### WHAT NEEDS TO BE DONE:
Instruction for the data below: set down exactly the lines from the line with "(383, 216) = (464, 272): yellow" to the line with "(303, 305) = (446, 218): none -> black ruler", inclusive, and no others.

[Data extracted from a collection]
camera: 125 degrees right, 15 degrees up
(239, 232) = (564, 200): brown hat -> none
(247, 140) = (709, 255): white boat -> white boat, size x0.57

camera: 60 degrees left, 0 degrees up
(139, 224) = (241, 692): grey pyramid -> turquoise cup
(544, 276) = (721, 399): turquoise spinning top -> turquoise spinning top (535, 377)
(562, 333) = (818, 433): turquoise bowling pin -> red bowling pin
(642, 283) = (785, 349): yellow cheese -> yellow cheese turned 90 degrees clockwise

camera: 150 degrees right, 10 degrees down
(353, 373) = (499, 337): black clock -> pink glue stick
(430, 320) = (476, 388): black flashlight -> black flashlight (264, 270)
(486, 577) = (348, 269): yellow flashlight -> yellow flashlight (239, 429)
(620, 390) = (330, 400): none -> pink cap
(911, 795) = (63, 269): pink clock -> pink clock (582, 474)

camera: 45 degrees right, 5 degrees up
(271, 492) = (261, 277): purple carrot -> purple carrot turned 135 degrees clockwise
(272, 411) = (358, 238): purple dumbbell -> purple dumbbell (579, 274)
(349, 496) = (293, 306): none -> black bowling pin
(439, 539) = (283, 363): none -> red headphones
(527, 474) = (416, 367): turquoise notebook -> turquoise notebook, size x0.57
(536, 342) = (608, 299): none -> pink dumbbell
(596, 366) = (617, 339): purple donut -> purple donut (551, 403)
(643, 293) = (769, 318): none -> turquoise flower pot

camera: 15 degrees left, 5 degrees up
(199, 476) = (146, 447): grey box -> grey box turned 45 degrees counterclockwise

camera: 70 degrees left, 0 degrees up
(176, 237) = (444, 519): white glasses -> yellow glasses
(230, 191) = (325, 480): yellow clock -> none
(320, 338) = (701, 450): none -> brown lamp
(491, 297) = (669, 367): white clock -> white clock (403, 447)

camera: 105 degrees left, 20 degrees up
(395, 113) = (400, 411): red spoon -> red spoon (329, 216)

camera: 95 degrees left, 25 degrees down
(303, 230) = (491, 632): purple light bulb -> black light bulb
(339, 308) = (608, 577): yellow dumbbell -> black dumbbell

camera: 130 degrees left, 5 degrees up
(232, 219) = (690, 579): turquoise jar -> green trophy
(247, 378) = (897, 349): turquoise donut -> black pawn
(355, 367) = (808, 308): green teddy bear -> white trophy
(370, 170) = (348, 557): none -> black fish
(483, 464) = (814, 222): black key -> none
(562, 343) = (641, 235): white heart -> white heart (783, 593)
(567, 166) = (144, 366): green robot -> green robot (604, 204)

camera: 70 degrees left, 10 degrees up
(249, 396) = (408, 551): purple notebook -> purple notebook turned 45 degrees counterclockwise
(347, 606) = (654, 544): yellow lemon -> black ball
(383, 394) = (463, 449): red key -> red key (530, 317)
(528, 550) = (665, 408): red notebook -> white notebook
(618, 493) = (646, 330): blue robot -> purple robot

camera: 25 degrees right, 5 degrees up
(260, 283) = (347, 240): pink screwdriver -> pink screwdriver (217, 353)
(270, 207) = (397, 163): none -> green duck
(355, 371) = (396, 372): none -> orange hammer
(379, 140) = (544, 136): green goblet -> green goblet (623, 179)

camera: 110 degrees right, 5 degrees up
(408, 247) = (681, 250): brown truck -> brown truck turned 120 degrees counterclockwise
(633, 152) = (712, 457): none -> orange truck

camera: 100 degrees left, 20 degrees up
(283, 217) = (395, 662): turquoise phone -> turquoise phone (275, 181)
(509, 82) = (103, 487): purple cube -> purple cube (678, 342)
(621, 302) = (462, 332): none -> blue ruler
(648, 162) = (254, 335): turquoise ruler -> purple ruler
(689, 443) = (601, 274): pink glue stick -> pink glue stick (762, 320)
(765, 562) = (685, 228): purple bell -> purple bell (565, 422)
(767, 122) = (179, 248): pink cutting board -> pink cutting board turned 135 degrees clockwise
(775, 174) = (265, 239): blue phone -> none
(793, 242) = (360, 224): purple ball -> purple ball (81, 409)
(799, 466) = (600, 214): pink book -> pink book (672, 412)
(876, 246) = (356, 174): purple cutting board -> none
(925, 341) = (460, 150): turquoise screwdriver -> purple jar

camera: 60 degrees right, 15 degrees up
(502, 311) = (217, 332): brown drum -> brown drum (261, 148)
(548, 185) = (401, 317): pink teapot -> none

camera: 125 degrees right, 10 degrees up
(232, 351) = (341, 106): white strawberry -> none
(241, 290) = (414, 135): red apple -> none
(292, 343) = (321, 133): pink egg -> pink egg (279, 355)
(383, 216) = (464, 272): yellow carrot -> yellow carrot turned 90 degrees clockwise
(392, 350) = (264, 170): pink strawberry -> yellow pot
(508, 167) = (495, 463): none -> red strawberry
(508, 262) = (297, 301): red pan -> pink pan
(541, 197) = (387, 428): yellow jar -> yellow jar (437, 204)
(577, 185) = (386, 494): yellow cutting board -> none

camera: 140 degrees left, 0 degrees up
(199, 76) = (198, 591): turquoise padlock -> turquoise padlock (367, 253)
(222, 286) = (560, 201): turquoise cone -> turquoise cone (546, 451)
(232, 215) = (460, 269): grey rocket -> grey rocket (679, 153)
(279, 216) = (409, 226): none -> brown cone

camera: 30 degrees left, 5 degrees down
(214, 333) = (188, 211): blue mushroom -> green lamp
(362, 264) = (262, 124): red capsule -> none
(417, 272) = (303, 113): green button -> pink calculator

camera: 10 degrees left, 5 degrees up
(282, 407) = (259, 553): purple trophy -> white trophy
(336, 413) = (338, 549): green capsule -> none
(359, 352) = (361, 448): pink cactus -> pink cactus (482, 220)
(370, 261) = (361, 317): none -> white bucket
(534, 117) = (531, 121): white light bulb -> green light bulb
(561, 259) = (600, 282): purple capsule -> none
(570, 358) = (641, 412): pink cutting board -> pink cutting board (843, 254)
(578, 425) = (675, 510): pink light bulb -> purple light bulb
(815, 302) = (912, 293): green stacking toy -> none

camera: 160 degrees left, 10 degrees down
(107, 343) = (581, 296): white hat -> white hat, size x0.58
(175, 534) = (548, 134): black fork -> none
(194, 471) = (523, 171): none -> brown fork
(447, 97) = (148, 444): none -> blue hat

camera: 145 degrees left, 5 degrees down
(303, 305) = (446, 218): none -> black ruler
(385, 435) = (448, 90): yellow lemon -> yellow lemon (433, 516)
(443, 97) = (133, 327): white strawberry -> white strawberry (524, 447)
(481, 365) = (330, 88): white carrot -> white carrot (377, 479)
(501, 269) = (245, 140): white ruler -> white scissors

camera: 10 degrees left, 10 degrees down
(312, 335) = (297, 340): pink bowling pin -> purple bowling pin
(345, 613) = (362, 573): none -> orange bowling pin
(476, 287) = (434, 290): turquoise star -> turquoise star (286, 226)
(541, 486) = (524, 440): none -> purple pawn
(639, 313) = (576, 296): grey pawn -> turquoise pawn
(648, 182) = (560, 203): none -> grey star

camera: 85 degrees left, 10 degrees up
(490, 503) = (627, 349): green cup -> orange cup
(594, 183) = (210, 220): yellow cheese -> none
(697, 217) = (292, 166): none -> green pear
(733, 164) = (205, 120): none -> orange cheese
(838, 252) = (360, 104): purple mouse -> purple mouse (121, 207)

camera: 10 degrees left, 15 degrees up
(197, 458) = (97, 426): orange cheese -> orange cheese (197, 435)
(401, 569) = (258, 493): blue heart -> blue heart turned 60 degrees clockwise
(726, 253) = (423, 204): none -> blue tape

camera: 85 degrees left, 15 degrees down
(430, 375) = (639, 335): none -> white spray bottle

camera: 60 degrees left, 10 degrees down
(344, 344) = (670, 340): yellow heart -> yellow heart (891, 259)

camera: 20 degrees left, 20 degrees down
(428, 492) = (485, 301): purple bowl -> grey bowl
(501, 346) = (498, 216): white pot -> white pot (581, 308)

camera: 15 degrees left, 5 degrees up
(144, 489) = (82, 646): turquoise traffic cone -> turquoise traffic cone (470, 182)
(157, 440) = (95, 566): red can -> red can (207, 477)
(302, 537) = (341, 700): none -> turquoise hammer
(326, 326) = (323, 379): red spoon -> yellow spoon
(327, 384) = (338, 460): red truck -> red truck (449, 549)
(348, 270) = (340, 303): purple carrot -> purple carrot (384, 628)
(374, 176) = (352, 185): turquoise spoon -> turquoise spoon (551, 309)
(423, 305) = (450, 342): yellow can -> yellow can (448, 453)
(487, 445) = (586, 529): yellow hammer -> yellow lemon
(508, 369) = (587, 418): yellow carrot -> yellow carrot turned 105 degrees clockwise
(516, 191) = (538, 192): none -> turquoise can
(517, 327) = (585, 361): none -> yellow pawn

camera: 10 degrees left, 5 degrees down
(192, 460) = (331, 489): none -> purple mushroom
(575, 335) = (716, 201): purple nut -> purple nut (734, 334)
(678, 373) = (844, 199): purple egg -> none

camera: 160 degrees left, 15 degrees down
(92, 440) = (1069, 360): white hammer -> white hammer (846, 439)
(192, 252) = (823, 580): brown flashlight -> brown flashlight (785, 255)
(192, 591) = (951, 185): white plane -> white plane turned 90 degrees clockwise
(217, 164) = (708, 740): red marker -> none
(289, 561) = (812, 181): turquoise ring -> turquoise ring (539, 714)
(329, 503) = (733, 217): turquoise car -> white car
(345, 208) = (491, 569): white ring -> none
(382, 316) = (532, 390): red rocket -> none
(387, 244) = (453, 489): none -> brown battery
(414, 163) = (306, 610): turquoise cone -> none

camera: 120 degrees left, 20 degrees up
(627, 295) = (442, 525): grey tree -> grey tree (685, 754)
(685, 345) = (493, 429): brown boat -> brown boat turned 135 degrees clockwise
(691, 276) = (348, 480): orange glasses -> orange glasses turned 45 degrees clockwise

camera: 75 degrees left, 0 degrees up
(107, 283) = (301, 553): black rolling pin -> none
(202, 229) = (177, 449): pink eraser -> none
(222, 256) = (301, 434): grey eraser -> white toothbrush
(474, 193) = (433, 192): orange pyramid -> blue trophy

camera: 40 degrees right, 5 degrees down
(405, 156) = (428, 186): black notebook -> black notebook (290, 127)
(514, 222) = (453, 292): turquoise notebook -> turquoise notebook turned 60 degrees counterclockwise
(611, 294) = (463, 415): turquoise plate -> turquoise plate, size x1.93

### RESULT OF THIS TASK:
(383, 216) = (464, 272): yellow carrot -> yellow carrot turned 90 degrees clockwise
(392, 350) = (264, 170): pink strawberry -> yellow pot
(508, 167) = (495, 463): none -> red strawberry
(508, 262) = (297, 301): red pan -> pink pan
(541, 197) = (387, 428): yellow jar -> yellow jar (437, 204)
(577, 185) = (386, 494): yellow cutting board -> none

camera: 140 degrees left, 0 degrees up
(199, 76) = (198, 591): turquoise padlock -> turquoise padlock (367, 253)
(222, 286) = (560, 201): turquoise cone -> turquoise cone (546, 451)
(232, 215) = (460, 269): grey rocket -> grey rocket (679, 153)
(279, 216) = (409, 226): none -> brown cone

camera: 30 degrees left, 5 degrees down
(214, 333) = (188, 211): blue mushroom -> green lamp
(362, 264) = (262, 124): red capsule -> none
(417, 272) = (303, 113): green button -> pink calculator

camera: 10 degrees left, 5 degrees up
(282, 407) = (259, 553): purple trophy -> white trophy
(336, 413) = (338, 549): green capsule -> none
(359, 352) = (361, 448): pink cactus -> pink cactus (482, 220)
(370, 261) = (361, 317): none -> white bucket
(534, 117) = (531, 121): white light bulb -> green light bulb
(561, 259) = (600, 282): purple capsule -> none
(570, 358) = (641, 412): pink cutting board -> pink cutting board (843, 254)
(578, 425) = (675, 510): pink light bulb -> purple light bulb
(815, 302) = (912, 293): green stacking toy -> none

camera: 160 degrees left, 10 degrees down
(107, 343) = (581, 296): white hat -> white hat, size x0.58
(175, 534) = (548, 134): black fork -> none
(194, 471) = (523, 171): none -> brown fork
(447, 97) = (148, 444): none -> blue hat

camera: 145 degrees left, 5 degrees down
(303, 305) = (446, 218): none -> black ruler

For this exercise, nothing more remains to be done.